PROVIDED RECORDS
★ ★ ★ ★ ★ ★ ★
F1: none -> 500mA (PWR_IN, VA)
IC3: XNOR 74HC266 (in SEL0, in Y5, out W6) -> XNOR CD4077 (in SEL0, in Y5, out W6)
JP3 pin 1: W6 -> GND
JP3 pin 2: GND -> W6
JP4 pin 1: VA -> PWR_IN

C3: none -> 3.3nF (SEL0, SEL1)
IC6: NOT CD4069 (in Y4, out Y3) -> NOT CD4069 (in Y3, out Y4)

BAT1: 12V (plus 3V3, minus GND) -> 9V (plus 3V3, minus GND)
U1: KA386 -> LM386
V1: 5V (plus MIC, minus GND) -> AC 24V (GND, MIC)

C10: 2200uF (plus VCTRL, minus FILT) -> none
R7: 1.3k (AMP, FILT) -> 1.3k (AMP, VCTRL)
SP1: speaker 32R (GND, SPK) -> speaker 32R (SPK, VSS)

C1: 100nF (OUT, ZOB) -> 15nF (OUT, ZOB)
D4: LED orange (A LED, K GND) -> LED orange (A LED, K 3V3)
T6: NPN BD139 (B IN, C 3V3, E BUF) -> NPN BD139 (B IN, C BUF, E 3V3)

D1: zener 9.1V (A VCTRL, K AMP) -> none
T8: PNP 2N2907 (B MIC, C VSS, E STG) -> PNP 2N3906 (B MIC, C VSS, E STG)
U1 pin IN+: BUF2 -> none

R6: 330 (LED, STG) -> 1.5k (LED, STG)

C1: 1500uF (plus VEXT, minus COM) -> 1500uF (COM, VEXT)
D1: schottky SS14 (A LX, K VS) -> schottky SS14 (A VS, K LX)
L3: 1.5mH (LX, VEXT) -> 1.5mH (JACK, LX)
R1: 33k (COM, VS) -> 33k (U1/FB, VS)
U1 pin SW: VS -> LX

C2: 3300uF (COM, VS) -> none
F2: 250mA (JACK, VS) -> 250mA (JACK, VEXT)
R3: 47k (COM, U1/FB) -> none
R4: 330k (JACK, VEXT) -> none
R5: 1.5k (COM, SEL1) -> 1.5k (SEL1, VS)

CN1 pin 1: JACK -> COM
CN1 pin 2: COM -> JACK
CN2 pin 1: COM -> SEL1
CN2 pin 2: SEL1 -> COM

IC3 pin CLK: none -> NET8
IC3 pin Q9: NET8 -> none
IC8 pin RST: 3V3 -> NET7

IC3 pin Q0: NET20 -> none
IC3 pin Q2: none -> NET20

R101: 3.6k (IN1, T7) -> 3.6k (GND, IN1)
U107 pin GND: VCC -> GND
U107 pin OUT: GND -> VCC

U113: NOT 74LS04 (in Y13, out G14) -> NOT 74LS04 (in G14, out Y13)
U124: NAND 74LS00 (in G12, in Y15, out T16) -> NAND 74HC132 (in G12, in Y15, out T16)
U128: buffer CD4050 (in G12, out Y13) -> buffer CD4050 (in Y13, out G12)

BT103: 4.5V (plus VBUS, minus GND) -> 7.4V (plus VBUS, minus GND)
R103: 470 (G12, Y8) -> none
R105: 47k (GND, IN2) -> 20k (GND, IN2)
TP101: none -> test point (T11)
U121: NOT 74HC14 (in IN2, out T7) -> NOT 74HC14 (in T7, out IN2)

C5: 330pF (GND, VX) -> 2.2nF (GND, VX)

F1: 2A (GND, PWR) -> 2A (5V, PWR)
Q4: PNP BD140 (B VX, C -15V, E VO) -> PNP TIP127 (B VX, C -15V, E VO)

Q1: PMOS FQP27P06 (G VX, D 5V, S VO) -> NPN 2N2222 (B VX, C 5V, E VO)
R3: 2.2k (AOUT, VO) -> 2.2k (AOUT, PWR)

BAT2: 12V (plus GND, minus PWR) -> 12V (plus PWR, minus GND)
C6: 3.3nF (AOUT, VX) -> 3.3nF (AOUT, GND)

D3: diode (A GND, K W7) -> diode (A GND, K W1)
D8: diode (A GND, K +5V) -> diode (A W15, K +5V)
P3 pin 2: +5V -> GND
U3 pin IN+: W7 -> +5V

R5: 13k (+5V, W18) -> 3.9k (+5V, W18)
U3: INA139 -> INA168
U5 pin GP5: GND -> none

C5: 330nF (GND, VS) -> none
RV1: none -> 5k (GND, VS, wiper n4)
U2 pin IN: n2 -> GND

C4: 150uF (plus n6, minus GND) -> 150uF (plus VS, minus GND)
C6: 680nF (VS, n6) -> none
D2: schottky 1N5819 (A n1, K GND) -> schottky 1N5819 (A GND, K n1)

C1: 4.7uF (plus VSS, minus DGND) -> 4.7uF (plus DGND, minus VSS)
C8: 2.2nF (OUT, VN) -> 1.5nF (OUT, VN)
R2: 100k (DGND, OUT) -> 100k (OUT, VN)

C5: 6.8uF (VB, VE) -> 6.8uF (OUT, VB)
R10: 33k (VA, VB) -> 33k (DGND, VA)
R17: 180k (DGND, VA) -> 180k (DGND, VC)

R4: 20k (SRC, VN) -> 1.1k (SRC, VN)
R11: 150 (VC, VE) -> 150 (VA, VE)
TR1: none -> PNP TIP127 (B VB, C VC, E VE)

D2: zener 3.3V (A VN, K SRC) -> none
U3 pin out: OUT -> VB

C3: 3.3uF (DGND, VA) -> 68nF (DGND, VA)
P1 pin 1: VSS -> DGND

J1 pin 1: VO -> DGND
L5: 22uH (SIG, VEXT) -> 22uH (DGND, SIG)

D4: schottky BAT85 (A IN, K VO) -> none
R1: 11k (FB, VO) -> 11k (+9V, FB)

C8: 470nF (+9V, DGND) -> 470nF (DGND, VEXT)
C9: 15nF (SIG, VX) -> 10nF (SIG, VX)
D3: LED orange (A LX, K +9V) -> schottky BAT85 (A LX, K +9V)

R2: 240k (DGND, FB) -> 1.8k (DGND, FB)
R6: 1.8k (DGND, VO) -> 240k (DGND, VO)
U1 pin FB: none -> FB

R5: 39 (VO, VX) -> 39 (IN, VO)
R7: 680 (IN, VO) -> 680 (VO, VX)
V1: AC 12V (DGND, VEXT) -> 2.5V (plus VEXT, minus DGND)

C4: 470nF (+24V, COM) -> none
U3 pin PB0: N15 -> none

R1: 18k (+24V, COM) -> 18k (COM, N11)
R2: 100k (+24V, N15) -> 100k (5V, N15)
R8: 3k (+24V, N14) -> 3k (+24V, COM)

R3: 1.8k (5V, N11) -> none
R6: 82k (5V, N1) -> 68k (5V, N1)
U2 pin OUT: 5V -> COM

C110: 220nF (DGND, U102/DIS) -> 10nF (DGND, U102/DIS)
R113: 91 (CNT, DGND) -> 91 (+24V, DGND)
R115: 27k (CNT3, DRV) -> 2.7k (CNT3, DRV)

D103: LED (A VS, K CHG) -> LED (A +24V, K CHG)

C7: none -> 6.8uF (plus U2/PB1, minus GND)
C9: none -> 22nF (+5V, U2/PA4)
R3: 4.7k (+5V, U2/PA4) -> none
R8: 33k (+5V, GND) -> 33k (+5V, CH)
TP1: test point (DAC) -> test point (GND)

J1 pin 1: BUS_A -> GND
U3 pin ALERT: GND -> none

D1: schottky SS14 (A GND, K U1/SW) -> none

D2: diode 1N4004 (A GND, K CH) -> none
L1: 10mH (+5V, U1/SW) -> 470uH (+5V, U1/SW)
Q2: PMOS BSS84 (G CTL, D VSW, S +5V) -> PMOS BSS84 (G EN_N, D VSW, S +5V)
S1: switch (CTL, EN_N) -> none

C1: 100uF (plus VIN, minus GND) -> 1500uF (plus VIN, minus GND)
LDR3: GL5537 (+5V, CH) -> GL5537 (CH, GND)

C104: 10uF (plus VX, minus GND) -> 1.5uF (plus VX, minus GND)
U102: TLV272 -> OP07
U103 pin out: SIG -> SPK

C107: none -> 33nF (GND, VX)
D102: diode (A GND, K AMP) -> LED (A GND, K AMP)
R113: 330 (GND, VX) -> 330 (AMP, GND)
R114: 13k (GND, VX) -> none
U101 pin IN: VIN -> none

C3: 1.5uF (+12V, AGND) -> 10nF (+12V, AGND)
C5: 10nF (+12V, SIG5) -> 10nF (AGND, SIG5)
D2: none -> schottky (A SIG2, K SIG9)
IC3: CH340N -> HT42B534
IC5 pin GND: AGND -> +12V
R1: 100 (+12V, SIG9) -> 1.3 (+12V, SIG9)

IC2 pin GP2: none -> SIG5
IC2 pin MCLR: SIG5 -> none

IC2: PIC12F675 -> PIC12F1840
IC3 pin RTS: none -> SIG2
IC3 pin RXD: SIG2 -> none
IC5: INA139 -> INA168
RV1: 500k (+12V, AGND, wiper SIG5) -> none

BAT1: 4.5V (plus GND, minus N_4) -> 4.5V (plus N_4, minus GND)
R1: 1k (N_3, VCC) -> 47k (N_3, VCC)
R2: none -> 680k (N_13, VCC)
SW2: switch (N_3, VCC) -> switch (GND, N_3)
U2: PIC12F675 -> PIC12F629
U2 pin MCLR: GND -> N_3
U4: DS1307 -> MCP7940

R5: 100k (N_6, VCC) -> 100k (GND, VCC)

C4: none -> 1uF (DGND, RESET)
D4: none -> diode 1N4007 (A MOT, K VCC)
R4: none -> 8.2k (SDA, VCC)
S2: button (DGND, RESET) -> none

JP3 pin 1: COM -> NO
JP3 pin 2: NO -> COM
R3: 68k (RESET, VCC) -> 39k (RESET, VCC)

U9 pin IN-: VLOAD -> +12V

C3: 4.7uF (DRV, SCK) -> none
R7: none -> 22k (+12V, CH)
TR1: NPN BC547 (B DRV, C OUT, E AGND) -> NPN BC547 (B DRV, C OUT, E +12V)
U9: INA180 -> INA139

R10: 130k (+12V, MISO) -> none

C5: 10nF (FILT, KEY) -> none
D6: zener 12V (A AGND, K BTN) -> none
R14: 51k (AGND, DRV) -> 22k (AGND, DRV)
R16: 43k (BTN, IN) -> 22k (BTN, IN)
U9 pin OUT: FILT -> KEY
★ ★ ★ ★ ★ ★ ★
EXERCISE
From the data above, return every line from the line that has "D1: schottky SS14 (A GND, K U1/SW) -> none" up to and including the line that has "LDR3: GL5537 (+5V, CH) -> GL5537 (CH, GND)", exactly.

RESPONSE TO THE EXERCISE
D1: schottky SS14 (A GND, K U1/SW) -> none

D2: diode 1N4004 (A GND, K CH) -> none
L1: 10mH (+5V, U1/SW) -> 470uH (+5V, U1/SW)
Q2: PMOS BSS84 (G CTL, D VSW, S +5V) -> PMOS BSS84 (G EN_N, D VSW, S +5V)
S1: switch (CTL, EN_N) -> none

C1: 100uF (plus VIN, minus GND) -> 1500uF (plus VIN, minus GND)
LDR3: GL5537 (+5V, CH) -> GL5537 (CH, GND)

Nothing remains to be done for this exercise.